--- begin ---
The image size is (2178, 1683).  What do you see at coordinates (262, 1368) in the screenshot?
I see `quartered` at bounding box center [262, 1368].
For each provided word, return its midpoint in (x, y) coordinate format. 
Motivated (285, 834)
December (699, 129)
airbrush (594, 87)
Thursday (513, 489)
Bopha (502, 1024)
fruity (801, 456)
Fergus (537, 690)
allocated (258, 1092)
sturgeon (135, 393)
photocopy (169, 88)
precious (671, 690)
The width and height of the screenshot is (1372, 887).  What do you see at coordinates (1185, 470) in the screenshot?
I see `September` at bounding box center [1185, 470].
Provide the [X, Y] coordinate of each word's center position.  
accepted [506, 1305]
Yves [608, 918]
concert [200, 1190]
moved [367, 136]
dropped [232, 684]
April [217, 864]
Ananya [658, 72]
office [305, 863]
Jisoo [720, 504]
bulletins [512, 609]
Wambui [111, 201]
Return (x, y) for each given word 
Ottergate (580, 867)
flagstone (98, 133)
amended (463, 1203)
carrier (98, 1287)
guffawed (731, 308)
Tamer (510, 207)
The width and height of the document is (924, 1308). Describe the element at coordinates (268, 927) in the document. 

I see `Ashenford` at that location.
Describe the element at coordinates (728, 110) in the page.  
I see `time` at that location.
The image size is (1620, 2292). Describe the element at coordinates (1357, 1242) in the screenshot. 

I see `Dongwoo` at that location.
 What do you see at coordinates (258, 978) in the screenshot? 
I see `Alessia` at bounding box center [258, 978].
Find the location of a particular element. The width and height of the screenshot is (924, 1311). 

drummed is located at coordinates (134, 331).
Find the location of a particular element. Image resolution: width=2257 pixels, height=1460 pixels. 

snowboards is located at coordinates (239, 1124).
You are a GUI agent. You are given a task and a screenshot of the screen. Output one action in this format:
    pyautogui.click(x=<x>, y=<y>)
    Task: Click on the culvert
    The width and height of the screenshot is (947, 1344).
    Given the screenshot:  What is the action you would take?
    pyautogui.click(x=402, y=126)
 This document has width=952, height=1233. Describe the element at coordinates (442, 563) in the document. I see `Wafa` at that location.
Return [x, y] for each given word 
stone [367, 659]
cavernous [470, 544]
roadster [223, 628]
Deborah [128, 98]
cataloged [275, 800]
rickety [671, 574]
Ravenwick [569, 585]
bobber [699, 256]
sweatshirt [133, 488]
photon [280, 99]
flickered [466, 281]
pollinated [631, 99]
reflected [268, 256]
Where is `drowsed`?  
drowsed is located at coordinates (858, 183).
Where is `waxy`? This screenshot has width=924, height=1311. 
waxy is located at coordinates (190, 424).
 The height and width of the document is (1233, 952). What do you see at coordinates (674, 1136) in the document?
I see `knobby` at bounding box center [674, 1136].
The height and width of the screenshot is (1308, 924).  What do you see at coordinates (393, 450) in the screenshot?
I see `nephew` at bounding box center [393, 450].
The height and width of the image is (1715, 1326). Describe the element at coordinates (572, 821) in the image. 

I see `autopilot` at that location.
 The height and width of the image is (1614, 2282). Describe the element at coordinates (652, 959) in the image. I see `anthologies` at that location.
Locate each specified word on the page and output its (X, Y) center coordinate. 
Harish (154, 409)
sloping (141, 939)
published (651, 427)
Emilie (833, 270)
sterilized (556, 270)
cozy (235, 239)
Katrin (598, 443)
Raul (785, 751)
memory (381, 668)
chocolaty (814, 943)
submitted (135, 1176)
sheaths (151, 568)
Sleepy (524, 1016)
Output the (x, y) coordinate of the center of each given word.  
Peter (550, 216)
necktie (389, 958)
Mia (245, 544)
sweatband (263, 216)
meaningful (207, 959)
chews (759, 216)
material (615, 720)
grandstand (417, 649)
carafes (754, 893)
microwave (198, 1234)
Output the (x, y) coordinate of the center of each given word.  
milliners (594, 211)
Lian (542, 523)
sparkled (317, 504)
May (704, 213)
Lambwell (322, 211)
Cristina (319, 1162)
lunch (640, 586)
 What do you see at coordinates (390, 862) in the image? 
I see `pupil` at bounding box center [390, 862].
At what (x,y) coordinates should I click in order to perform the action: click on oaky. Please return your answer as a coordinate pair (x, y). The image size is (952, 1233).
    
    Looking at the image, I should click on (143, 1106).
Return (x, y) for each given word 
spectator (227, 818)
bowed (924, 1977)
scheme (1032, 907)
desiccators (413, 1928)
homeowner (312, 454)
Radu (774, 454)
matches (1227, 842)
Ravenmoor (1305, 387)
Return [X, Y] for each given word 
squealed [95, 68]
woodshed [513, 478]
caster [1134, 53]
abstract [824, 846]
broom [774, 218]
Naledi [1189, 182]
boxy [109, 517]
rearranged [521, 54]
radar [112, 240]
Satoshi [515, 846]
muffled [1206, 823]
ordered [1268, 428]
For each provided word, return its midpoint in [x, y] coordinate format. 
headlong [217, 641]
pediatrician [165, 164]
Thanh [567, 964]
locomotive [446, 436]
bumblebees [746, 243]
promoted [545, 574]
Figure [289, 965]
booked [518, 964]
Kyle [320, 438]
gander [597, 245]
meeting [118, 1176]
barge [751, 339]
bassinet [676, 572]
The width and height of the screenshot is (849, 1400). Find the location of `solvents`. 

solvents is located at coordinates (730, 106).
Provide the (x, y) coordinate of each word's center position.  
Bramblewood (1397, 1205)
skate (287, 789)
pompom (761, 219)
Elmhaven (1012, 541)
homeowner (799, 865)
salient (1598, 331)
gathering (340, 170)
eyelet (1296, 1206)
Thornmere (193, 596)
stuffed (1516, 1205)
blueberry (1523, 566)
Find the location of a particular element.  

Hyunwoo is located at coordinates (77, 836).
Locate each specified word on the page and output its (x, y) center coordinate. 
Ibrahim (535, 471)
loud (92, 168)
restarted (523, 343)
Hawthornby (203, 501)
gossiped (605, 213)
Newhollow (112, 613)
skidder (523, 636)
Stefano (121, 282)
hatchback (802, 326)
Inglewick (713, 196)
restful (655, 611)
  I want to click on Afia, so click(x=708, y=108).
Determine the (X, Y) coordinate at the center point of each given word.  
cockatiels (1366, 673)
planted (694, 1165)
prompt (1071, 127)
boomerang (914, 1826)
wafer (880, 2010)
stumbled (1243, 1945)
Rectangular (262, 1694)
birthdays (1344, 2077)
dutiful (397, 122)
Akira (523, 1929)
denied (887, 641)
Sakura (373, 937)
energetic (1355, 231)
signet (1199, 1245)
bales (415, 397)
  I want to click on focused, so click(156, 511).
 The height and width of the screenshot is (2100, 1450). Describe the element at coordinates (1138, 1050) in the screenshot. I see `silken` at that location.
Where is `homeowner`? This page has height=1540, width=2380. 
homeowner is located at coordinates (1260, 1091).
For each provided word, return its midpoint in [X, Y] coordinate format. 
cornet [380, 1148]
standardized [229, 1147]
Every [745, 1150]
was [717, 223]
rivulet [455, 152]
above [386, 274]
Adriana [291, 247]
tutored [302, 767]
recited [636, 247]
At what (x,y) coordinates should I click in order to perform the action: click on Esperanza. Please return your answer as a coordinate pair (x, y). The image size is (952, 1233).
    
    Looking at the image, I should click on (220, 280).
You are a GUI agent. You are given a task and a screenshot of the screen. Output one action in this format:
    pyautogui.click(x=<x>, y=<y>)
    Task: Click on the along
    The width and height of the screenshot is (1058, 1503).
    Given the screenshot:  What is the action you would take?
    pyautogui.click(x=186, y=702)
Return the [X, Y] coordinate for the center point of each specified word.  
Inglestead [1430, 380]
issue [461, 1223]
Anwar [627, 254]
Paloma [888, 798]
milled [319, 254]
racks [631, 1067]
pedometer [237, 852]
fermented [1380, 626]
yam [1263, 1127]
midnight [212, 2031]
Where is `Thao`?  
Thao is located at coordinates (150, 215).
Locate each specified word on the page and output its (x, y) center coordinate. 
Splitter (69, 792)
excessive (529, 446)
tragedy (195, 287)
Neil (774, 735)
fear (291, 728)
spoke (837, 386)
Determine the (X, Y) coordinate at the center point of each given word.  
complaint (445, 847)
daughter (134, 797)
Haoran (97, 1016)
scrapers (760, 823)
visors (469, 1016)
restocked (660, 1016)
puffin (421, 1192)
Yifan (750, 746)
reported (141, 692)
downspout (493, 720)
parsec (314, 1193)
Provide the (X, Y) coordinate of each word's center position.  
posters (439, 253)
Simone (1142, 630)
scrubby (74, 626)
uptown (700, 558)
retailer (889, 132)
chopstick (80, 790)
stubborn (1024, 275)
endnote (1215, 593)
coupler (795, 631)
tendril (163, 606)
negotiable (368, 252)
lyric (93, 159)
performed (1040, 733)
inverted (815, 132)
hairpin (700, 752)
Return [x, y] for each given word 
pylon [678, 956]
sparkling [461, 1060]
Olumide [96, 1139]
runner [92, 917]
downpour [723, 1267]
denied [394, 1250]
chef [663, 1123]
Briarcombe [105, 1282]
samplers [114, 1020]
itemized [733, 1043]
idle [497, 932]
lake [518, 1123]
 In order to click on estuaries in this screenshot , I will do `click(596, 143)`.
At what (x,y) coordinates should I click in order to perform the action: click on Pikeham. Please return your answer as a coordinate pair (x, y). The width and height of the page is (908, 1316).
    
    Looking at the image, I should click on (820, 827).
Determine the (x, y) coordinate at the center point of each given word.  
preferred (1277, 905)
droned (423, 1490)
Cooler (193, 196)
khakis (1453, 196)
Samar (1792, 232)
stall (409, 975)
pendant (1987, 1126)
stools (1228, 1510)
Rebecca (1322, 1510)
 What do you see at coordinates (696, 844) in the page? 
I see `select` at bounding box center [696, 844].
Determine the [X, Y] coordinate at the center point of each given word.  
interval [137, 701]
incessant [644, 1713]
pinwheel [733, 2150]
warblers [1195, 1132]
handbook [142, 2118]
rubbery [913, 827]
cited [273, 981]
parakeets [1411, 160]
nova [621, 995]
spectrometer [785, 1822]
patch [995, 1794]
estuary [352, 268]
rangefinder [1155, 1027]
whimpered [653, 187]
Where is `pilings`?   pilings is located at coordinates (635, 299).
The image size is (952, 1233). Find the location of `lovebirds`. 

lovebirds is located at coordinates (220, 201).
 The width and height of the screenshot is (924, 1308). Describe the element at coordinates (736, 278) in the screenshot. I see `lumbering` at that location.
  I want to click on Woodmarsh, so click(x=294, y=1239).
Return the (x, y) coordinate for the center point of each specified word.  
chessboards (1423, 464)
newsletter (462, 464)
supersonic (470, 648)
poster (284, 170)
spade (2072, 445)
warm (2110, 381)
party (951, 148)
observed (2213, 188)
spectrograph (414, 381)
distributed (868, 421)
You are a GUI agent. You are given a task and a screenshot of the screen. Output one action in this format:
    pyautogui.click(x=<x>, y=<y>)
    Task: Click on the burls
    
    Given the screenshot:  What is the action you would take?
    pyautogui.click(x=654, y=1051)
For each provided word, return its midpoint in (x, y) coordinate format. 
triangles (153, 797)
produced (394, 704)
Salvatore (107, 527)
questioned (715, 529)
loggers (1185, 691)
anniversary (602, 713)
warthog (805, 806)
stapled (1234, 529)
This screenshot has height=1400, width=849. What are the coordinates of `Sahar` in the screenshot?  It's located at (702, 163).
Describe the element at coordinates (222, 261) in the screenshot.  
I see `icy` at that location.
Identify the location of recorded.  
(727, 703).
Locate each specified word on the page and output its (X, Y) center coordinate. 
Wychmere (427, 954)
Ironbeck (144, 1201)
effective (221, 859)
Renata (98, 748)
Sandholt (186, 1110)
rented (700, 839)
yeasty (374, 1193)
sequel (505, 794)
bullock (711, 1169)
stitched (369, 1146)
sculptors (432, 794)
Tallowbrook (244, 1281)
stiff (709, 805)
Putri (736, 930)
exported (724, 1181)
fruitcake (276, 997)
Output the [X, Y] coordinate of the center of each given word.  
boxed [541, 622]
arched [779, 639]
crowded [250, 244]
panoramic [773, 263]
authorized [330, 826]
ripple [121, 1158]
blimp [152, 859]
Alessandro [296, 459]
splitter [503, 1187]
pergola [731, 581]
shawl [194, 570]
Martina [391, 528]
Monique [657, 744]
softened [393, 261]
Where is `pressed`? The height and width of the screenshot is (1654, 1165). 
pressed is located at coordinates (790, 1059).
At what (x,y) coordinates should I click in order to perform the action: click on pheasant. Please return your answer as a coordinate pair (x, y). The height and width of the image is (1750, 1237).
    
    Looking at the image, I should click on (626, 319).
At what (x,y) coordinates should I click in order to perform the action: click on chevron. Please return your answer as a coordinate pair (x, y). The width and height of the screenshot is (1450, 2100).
--- end ---
◆ **EXERCISE**
Lay out as a numbered list the items above, from the line containing "issue [461, 1223]" through the line containing "chopstick (80, 790)", both included. Leave out any blank lines.

◆ **ANSWER TO THIS TASK**
1. issue [461, 1223]
2. Anwar [627, 254]
3. Paloma [888, 798]
4. milled [319, 254]
5. racks [631, 1067]
6. pedometer [237, 852]
7. fermented [1380, 626]
8. yam [1263, 1127]
9. midnight [212, 2031]
10. Where is `Thao`?  
11. Thao is located at coordinates (150, 215).
12. Locate each specified word on the page and output its (x, y) center coordinate. 
13. Splitter (69, 792)
14. excessive (529, 446)
15. tragedy (195, 287)
16. Neil (774, 735)
17. fear (291, 728)
18. spoke (837, 386)
19. Determine the (X, Y) coordinate at the center point of each given word.  
20. complaint (445, 847)
21. daughter (134, 797)
22. Haoran (97, 1016)
23. scrapers (760, 823)
24. visors (469, 1016)
25. restocked (660, 1016)
26. puffin (421, 1192)
27. Yifan (750, 746)
28. reported (141, 692)
29. downspout (493, 720)
30. parsec (314, 1193)
31. Provide the (X, Y) coordinate of each word's center position.  
32. posters (439, 253)
33. Simone (1142, 630)
34. scrubby (74, 626)
35. uptown (700, 558)
36. retailer (889, 132)
37. chopstick (80, 790)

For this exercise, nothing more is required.